TRY IT ▸ Write out each line from the data below that includes the word "purple".

##############################

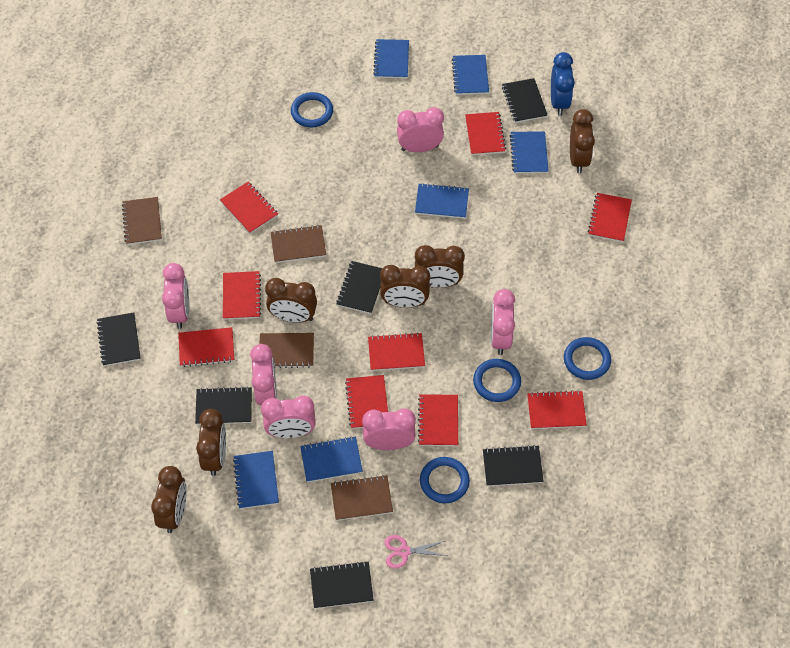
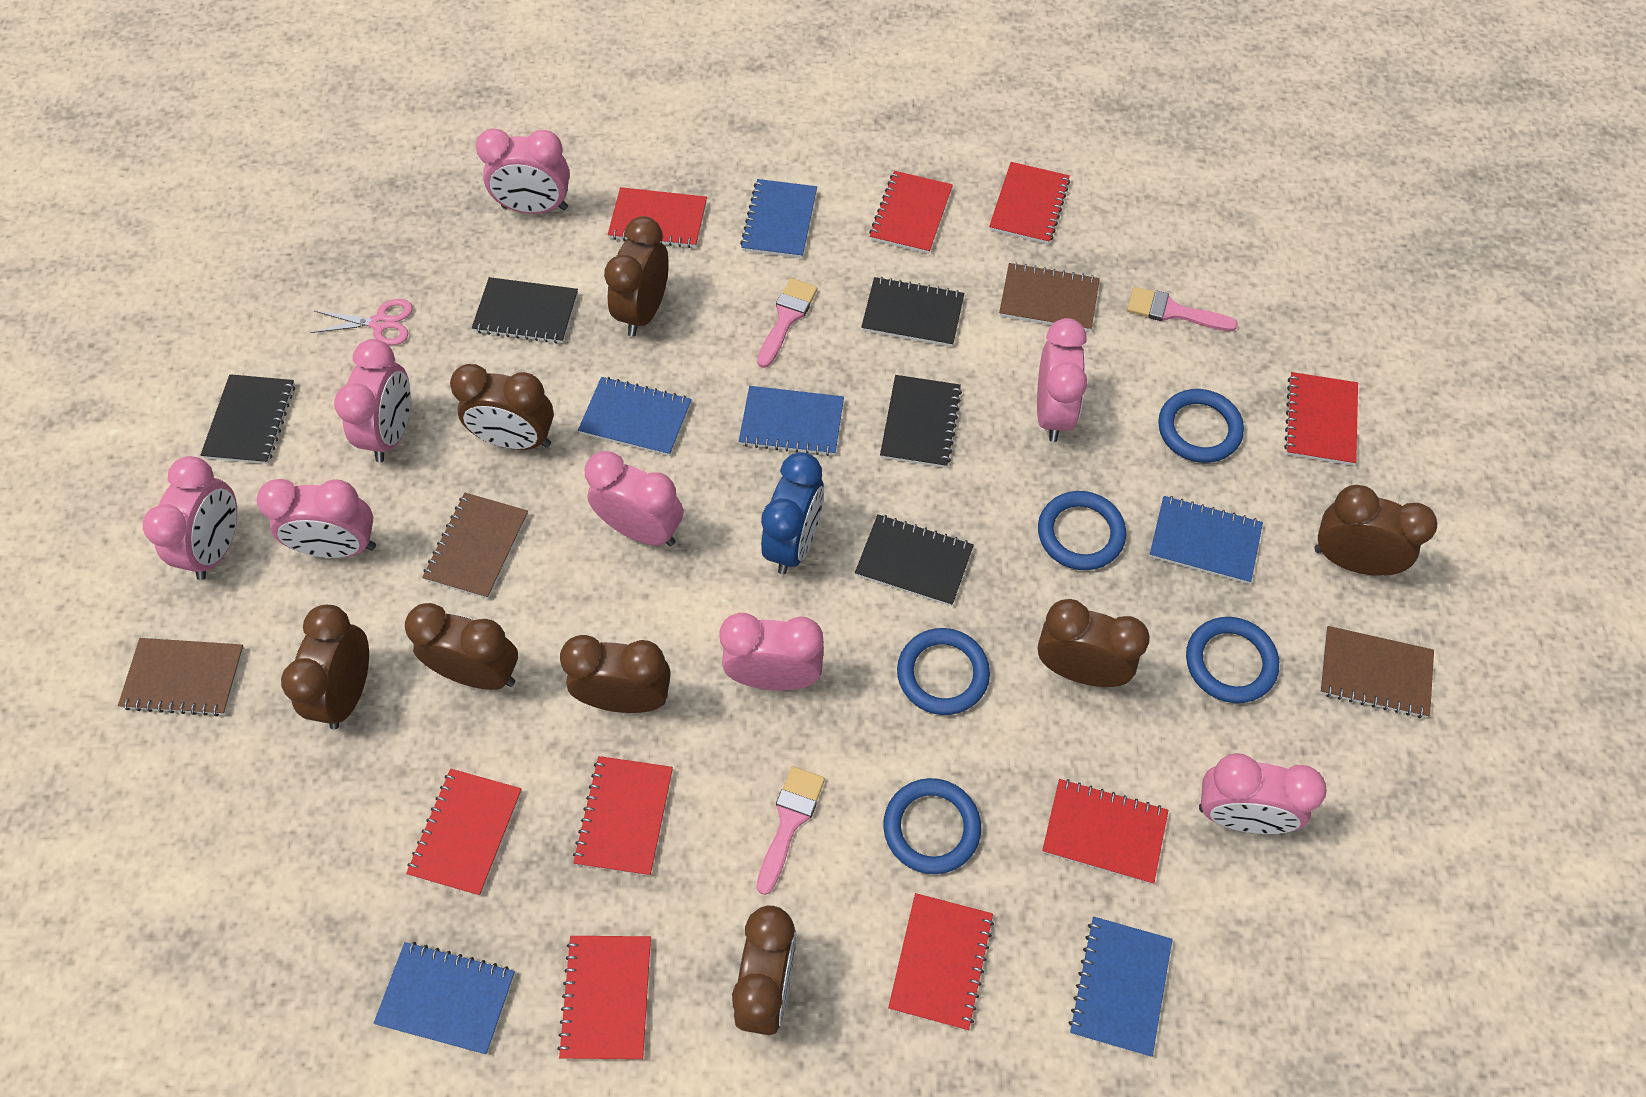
black notebook: 6 -> 5
blue ring: 4 -> 5
brown clock: 6 -> 8
pink brush: 0 -> 3
pink clock: 6 -> 8

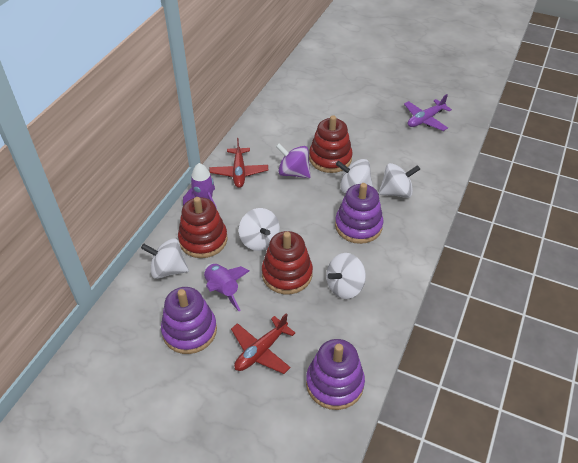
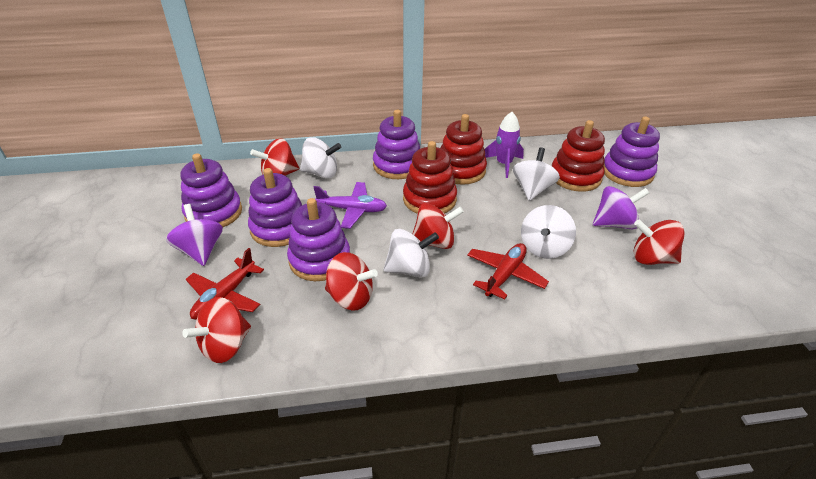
purple rocket: 2 -> 1
purple spinning top: 1 -> 2
purple stacking toy: 3 -> 5
red spinning top: 0 -> 5
white spinning top: 5 -> 4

##############################

EXERCISE RESPONSE ▸
purple rocket: 2 -> 1
purple spinning top: 1 -> 2
purple stacking toy: 3 -> 5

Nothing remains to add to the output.